- **WHAT YOU HAVE TO DO**
Within the listing below, the lines to output run from the one containing "The quille [marron]" through the one containing "The camion [orange]"; copy them exactly and nothing else.

- **RECORD SET**
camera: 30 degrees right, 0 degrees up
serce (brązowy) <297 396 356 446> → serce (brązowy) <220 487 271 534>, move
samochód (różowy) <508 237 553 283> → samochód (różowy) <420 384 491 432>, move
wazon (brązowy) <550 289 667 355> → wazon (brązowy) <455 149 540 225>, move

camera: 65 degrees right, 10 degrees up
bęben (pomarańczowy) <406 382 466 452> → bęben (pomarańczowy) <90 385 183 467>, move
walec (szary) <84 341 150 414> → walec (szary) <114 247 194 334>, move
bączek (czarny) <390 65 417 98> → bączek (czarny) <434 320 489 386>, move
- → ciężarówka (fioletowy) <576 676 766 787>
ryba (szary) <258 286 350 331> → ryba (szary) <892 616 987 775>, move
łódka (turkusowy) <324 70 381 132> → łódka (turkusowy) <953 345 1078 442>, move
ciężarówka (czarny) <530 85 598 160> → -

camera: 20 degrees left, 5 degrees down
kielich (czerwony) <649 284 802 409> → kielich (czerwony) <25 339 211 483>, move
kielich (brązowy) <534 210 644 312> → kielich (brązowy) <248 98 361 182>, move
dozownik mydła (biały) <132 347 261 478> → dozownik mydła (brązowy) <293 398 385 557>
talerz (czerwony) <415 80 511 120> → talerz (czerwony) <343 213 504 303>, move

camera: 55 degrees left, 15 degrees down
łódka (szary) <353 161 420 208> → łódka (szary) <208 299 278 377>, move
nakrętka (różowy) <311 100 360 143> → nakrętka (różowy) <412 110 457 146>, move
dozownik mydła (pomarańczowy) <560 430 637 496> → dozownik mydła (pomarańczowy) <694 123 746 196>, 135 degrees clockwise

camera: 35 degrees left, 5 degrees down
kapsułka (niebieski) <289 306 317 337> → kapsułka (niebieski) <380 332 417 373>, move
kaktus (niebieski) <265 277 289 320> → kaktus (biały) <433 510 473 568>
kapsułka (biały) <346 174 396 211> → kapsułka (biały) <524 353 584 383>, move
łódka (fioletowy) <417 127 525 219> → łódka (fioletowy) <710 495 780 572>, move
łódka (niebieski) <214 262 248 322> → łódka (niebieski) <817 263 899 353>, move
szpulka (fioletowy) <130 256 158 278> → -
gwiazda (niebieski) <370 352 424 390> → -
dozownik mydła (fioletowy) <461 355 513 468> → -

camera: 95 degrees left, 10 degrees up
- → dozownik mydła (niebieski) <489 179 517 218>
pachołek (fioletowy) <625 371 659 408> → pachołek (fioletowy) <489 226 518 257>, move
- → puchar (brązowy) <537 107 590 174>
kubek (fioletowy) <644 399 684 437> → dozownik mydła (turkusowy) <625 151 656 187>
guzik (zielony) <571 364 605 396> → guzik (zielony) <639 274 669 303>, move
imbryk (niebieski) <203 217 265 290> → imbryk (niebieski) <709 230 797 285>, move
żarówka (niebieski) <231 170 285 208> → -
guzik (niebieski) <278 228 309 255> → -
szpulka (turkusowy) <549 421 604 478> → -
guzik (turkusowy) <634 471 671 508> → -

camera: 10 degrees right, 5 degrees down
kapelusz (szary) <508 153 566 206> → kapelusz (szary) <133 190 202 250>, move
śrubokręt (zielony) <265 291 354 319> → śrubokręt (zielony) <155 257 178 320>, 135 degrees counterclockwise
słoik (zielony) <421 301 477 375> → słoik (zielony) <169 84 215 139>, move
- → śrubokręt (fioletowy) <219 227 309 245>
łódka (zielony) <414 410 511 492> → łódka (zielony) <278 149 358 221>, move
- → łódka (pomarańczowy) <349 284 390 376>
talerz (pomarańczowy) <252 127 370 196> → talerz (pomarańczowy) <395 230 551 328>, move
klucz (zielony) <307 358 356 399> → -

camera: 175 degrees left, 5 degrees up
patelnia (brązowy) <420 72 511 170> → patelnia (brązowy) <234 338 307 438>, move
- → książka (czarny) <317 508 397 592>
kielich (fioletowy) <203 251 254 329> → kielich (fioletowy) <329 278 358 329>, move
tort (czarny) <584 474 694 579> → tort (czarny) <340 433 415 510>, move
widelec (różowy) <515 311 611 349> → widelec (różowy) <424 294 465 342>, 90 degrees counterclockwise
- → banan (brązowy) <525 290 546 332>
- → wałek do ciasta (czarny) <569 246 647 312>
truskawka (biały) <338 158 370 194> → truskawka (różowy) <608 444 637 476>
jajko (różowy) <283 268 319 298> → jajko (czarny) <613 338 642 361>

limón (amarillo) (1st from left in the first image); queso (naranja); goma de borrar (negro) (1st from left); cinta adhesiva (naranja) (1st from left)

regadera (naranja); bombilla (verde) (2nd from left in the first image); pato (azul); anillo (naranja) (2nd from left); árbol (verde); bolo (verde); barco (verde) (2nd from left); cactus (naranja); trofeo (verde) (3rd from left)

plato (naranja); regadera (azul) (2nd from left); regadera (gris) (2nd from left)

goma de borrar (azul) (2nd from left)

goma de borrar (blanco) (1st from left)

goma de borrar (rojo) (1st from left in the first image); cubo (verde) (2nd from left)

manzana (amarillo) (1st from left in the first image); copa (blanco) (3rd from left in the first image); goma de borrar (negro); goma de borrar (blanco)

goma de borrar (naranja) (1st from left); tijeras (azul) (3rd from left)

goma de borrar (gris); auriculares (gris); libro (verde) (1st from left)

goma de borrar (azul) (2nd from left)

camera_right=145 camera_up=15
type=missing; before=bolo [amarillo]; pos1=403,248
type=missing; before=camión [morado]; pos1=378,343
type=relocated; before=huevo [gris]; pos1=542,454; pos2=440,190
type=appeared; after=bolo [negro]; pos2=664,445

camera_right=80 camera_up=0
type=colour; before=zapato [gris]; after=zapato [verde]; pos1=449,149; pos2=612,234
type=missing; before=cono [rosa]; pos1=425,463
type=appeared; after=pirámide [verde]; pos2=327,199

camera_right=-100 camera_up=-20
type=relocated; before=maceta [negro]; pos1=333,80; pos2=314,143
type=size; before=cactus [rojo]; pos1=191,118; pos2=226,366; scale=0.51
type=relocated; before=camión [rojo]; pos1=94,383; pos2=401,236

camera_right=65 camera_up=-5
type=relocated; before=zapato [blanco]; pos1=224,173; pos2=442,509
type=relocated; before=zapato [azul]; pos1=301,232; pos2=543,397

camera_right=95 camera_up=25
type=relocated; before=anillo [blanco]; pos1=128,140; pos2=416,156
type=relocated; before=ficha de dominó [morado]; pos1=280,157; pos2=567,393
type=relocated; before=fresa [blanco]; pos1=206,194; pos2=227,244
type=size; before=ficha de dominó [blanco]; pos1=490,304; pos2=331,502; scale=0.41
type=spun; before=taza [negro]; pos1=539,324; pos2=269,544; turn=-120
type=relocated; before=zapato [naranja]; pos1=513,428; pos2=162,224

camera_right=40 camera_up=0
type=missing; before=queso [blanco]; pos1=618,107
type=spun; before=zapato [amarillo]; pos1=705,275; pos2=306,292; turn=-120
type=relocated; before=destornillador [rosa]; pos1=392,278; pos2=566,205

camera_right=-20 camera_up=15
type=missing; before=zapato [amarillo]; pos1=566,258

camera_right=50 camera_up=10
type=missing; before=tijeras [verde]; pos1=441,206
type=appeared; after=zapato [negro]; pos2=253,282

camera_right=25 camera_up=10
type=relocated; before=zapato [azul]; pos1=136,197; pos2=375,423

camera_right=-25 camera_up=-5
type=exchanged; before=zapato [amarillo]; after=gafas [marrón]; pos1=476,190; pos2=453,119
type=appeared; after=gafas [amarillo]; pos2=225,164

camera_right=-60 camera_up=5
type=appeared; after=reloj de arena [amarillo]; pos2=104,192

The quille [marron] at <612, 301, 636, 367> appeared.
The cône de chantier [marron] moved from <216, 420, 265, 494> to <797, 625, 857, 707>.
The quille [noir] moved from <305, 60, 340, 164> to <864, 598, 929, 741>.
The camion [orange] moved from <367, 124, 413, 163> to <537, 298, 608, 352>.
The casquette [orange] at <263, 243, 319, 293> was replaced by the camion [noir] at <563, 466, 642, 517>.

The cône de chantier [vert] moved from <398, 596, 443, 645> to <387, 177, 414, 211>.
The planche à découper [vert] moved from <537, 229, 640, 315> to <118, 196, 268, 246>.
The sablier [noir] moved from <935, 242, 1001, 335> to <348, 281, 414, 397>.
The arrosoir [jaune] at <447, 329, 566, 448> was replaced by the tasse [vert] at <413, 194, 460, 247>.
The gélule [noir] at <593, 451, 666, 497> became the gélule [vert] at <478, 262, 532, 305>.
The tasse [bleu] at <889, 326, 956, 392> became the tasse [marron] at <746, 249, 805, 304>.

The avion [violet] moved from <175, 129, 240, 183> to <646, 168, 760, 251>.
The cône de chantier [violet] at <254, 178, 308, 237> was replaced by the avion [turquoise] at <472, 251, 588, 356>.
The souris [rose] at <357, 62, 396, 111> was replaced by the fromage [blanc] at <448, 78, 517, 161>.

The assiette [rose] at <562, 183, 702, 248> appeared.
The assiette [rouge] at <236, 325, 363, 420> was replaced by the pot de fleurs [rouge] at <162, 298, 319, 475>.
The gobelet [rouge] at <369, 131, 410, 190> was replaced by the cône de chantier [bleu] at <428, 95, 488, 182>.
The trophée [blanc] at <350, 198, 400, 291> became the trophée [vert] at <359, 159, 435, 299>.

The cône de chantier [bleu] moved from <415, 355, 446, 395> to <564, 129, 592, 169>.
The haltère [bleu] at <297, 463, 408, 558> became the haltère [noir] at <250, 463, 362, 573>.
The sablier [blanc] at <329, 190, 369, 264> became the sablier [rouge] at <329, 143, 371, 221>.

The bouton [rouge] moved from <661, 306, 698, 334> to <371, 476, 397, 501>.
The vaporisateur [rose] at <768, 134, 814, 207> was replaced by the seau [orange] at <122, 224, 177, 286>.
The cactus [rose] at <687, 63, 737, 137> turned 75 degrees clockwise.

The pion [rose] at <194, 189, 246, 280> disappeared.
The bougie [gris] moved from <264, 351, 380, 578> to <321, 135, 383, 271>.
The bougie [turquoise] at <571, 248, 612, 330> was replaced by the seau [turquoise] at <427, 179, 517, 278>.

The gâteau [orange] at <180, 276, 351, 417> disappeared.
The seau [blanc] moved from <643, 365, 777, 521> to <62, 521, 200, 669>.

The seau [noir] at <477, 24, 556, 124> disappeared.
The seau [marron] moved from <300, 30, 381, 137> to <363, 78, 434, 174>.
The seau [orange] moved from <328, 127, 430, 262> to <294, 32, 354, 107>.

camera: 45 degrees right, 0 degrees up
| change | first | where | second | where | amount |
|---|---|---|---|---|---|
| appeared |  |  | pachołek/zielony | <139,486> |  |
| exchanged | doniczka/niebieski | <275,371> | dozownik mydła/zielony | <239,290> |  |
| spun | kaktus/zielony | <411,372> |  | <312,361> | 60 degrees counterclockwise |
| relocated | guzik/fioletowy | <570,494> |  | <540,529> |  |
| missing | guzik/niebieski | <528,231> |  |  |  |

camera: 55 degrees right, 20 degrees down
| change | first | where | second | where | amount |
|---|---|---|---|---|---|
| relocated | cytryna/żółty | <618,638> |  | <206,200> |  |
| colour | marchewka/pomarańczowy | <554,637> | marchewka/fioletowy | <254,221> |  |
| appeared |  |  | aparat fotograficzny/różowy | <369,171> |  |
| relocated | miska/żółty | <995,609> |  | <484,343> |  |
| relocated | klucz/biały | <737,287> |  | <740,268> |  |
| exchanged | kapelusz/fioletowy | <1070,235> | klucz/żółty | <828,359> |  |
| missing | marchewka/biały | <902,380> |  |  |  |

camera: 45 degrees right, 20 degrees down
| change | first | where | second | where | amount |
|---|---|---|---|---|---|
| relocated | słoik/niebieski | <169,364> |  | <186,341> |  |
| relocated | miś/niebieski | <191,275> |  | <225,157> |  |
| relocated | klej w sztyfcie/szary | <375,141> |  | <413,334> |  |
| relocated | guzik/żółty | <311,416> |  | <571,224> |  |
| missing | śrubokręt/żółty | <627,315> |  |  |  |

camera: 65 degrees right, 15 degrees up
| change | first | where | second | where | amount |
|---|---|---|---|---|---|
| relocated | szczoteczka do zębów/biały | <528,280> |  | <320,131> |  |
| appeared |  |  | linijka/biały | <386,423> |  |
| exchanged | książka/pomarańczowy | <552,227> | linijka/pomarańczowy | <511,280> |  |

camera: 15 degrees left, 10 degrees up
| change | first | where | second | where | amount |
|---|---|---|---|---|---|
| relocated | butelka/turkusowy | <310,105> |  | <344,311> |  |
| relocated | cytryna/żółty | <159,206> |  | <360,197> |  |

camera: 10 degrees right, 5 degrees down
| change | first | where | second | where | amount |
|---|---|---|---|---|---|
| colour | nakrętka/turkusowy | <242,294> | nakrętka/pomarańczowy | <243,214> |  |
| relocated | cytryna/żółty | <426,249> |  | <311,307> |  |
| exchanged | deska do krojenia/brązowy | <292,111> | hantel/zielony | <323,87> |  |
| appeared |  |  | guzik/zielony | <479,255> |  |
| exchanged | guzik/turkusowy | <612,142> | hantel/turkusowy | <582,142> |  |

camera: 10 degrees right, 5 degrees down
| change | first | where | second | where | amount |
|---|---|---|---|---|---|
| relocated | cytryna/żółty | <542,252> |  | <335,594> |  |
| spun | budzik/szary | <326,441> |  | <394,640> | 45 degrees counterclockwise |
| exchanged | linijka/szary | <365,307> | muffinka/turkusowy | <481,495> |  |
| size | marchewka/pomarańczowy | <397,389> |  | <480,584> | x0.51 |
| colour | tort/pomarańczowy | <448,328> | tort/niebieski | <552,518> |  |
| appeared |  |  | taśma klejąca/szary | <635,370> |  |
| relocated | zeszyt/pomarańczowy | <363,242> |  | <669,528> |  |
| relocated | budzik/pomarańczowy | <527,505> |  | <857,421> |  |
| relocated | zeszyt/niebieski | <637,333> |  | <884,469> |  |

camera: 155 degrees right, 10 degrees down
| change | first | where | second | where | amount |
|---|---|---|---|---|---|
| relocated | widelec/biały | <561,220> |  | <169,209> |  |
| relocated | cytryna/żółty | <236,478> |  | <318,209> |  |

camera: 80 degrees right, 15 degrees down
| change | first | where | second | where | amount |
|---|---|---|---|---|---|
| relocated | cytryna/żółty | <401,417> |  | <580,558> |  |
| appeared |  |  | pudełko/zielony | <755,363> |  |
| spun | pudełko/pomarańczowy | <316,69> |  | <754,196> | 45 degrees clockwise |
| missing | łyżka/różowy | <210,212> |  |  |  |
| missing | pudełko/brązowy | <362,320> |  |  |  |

- **ANSWER TO THE EXERCISE**
The quille [marron] at <612, 301, 636, 367> appeared.
The cône de chantier [marron] moved from <216, 420, 265, 494> to <797, 625, 857, 707>.
The quille [noir] moved from <305, 60, 340, 164> to <864, 598, 929, 741>.
The camion [orange] moved from <367, 124, 413, 163> to <537, 298, 608, 352>.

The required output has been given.